◆ **Work request**:
Type out the lines below exactly, from the first through the line holding "grey dice [254,219,287,255]", and include no pictures.

Top of Data for processing

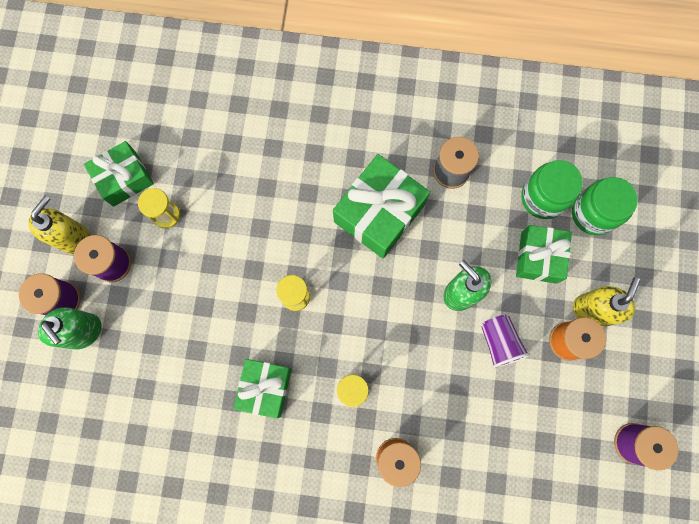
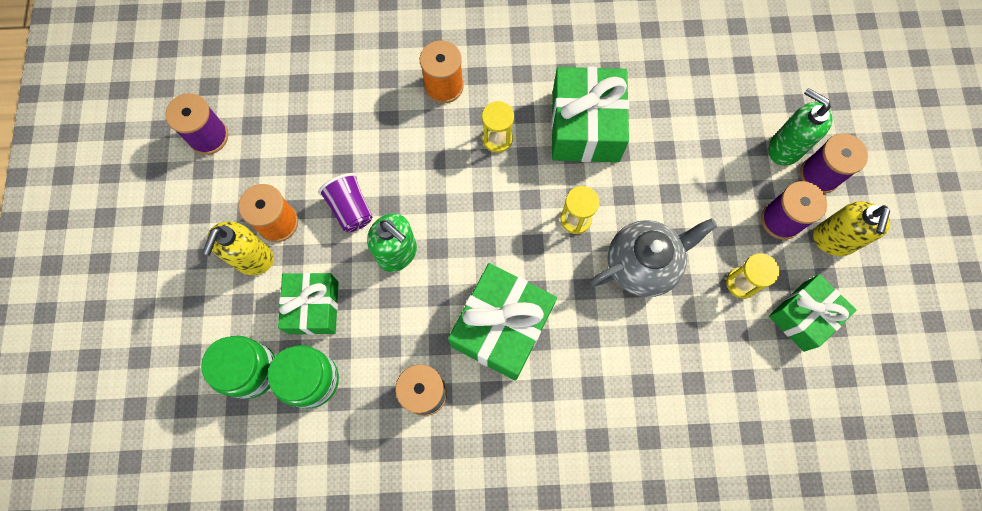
camera: 170 degrees right, 5 degrees down
green gift [234,359,291,419] -> green gift [551,67,629,162], size x1.52
none -> grey teapot [590,218,717,297]

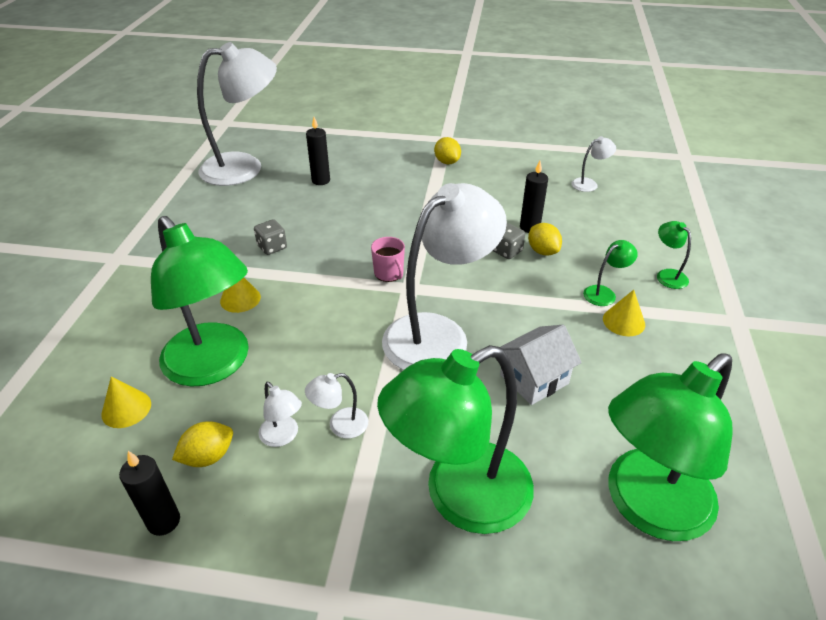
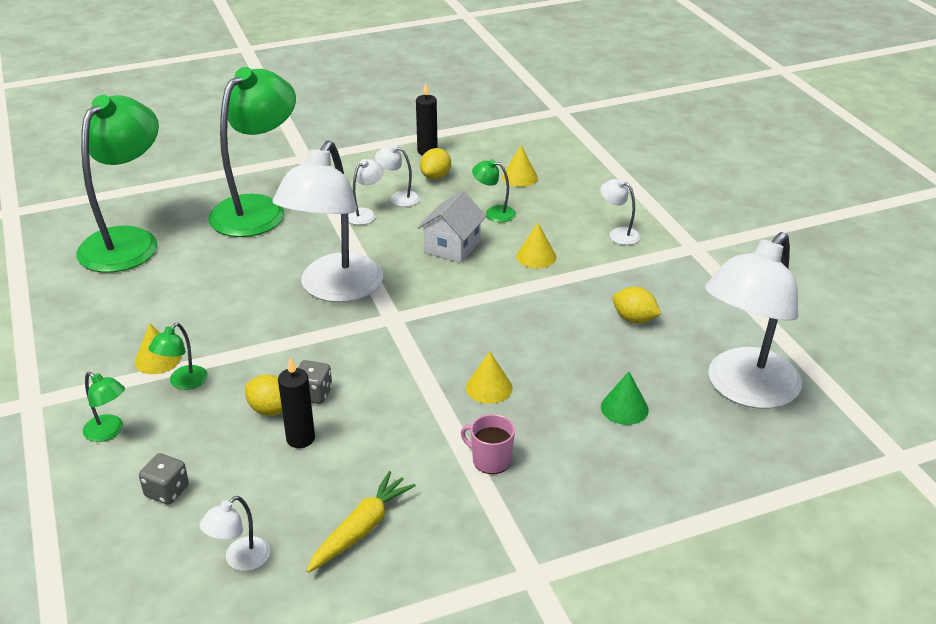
camera: 150 degrees right, 5 degrees down
green lamp [151,216,249,387] -> green lamp [472,159,516,222], size x0.40
grey dice [254,219,287,255] -> grey dice moved to [139,453,189,505]
black candle [306,117,330,185] -> green cone [601,372,649,425]
pink mug [371,237,405,282] -> pink mug moved to [461,414,515,474]
yellow lemon [434,137,461,164] -> yellow lemon moved to [613,287,661,324]
white house [500,325,582,405] -> white house moved to [417,190,486,263]
none -> yellow carrot [306,471,416,573]
none -> yellow cone [466,351,513,404]
none -> white lamp [600,179,641,245]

Bottom of Data for processing

◆ **Answer section**:
camera: 170 degrees right, 5 degrees down
green gift [234,359,291,419] -> green gift [551,67,629,162], size x1.52
none -> grey teapot [590,218,717,297]

camera: 150 degrees right, 5 degrees down
green lamp [151,216,249,387] -> green lamp [472,159,516,222], size x0.40
grey dice [254,219,287,255] -> grey dice moved to [139,453,189,505]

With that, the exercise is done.